= RECORDS SUPPLIED =

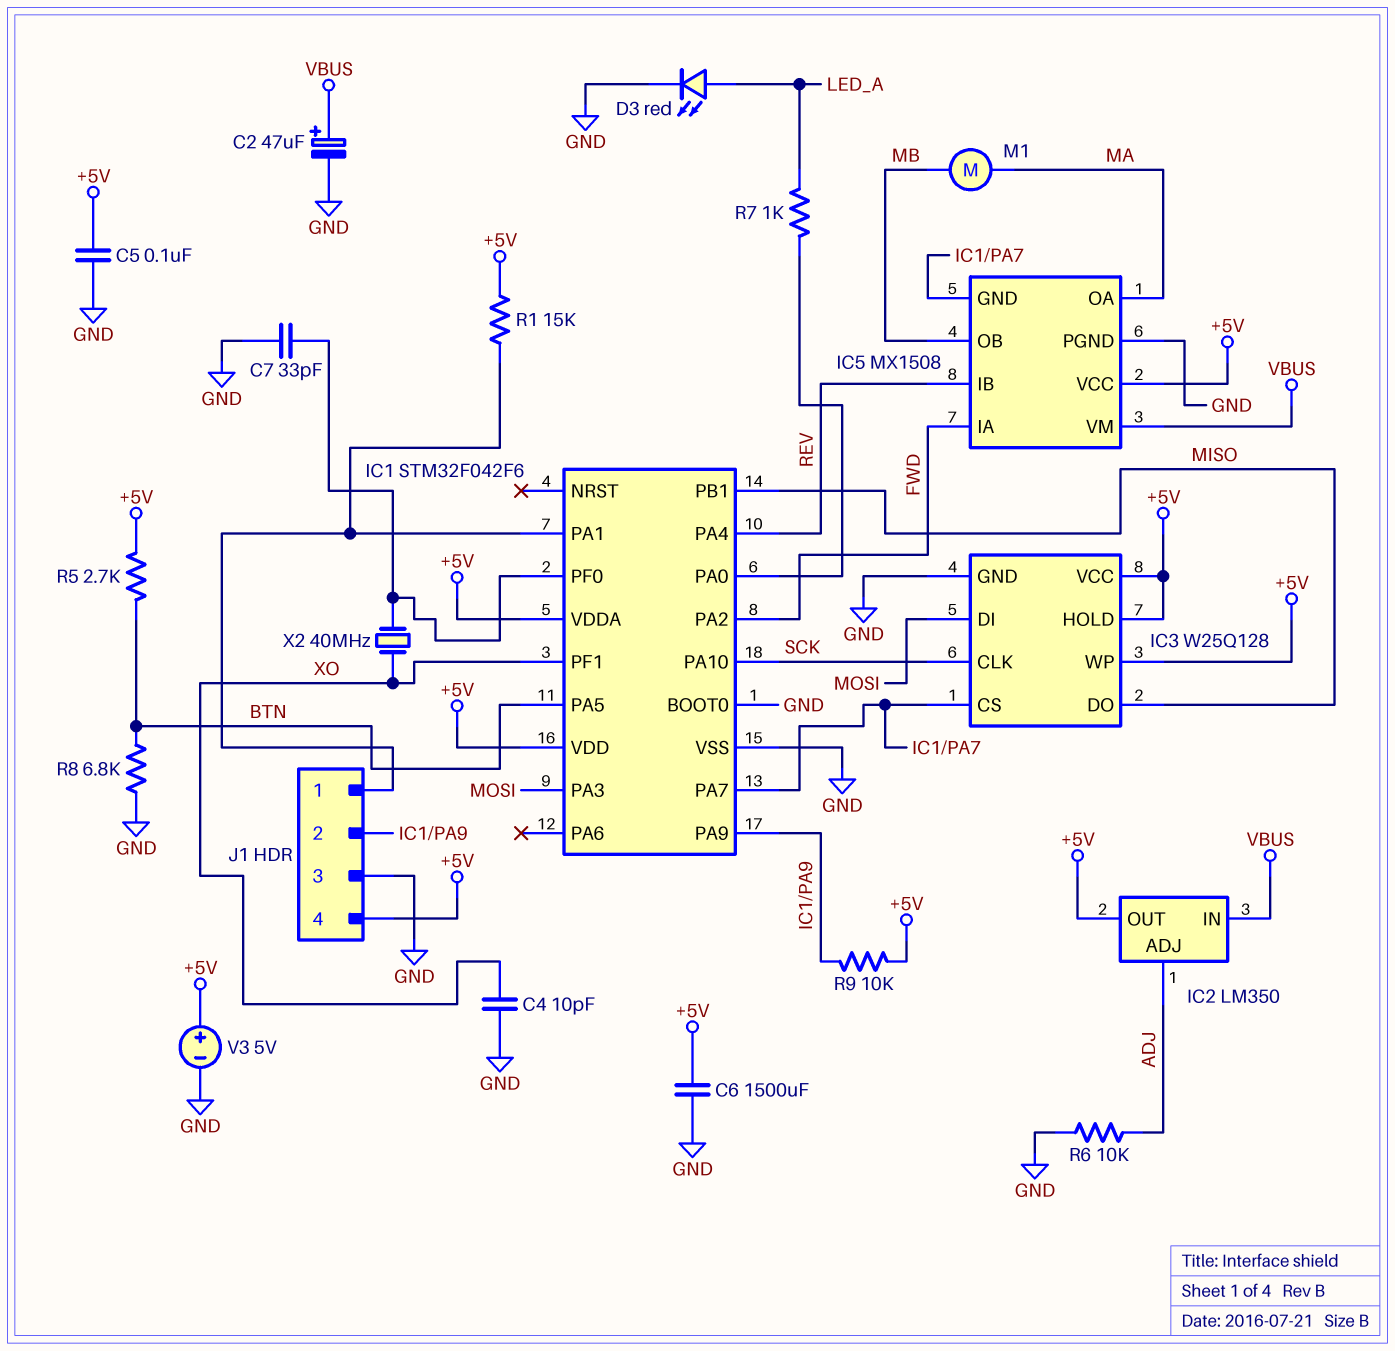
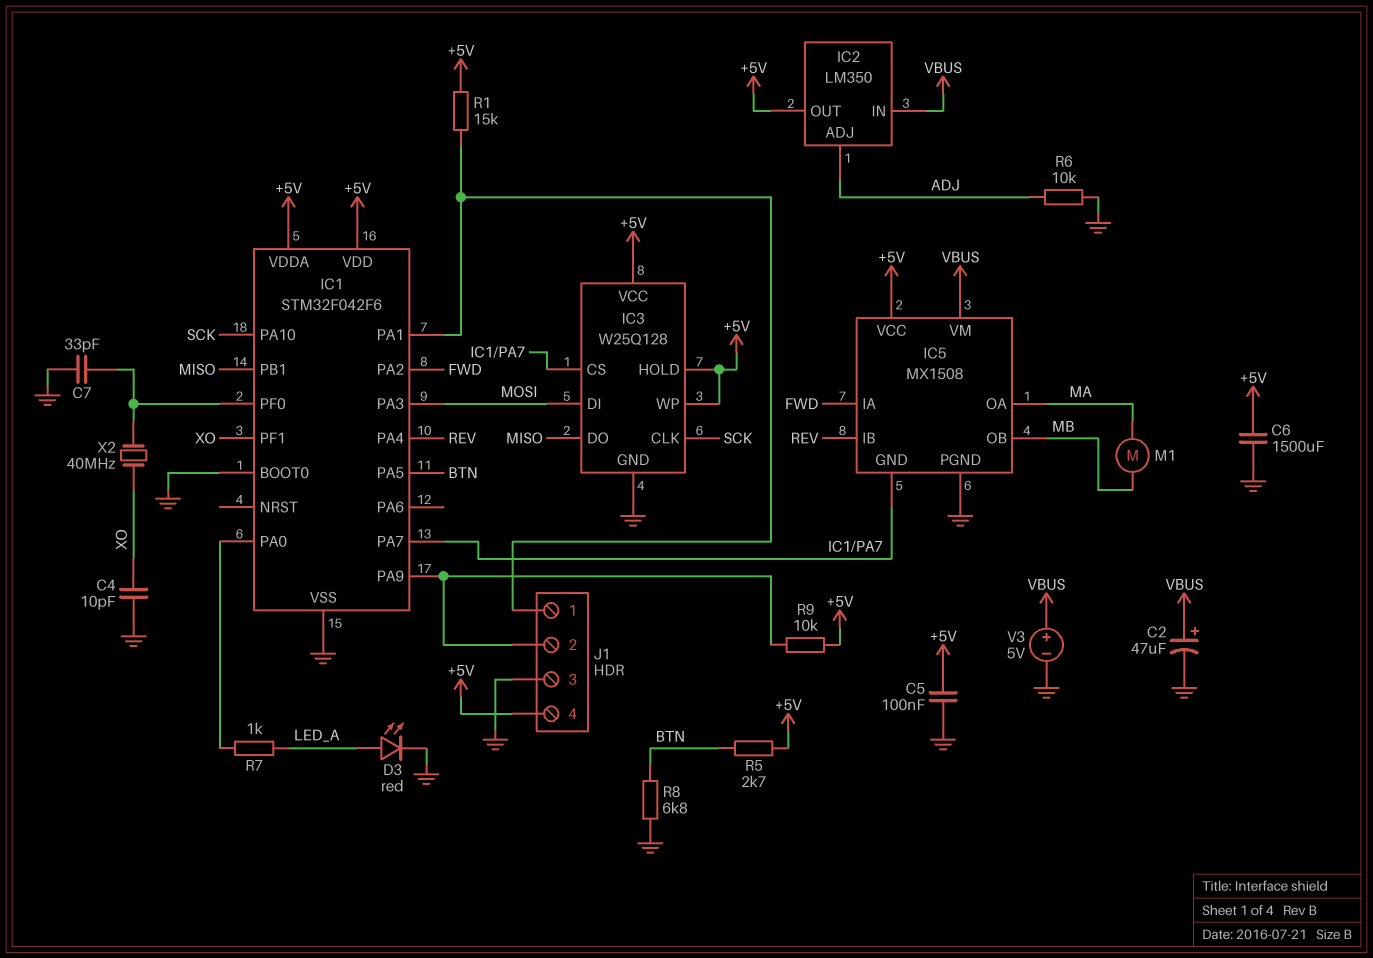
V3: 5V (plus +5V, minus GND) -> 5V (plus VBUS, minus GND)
==
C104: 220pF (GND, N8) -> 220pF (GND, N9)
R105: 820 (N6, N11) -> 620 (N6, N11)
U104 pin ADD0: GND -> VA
==
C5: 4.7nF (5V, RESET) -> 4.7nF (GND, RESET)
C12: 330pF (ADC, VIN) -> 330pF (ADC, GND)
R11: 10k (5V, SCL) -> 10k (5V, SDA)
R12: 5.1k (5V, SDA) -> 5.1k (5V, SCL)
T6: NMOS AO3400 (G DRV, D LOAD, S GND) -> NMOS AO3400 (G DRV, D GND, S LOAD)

= BRIEF =
Your task for the entries above: copy exactly the span starting with the line with "C12: 330pF (ADC, VIN) -> 330pF (ADC, GND)" and going on through the line with "T6: NMOS AO3400", both lines included, and nothing else.

= REPLY TO THE EXERCISE =
C12: 330pF (ADC, VIN) -> 330pF (ADC, GND)
R11: 10k (5V, SCL) -> 10k (5V, SDA)
R12: 5.1k (5V, SDA) -> 5.1k (5V, SCL)
T6: NMOS AO3400 (G DRV, D LOAD, S GND) -> NMOS AO3400 (G DRV, D GND, S LOAD)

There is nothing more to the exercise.